### Problem to solve:
Could you set down exactly the lines of the data below, starting at the one that holds "green fork: 4 -> 0" and ending at the one that holds "yellow duck: 1 -> 4", both included, and only those?

### Data for this task:
+ + +

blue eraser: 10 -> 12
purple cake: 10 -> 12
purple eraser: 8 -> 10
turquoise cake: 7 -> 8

+ + +

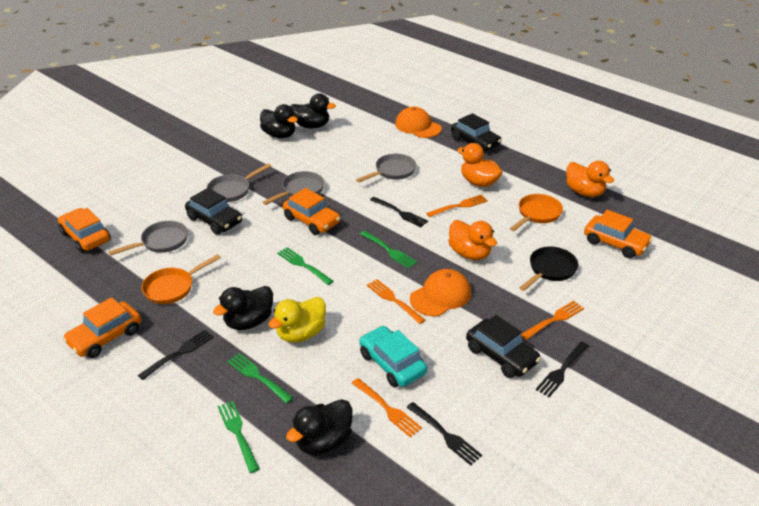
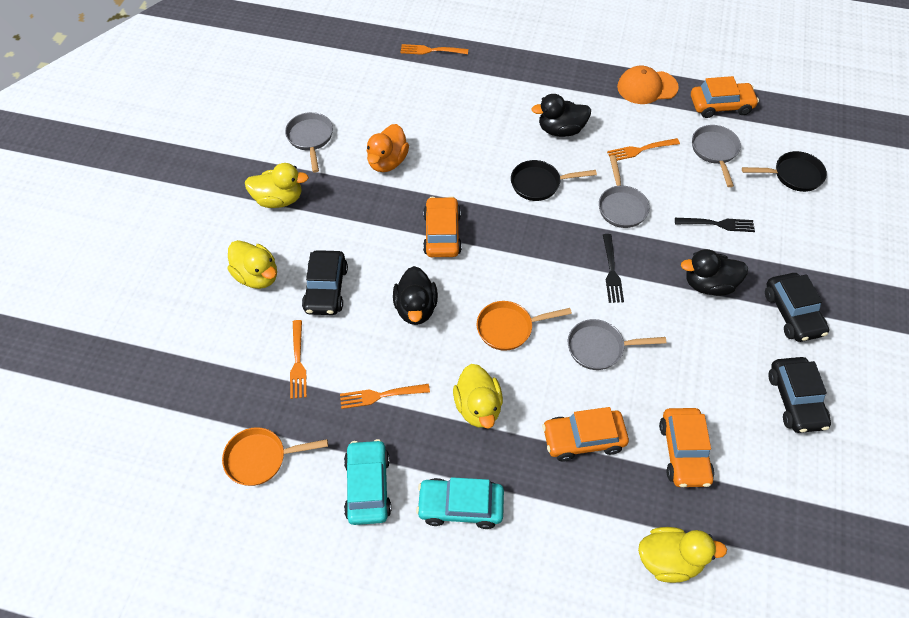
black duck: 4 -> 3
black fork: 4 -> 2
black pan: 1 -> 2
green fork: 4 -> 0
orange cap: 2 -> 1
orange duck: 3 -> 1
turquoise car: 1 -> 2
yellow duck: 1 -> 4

+ + +

### Exercise answer:
green fork: 4 -> 0
orange cap: 2 -> 1
orange duck: 3 -> 1
turquoise car: 1 -> 2
yellow duck: 1 -> 4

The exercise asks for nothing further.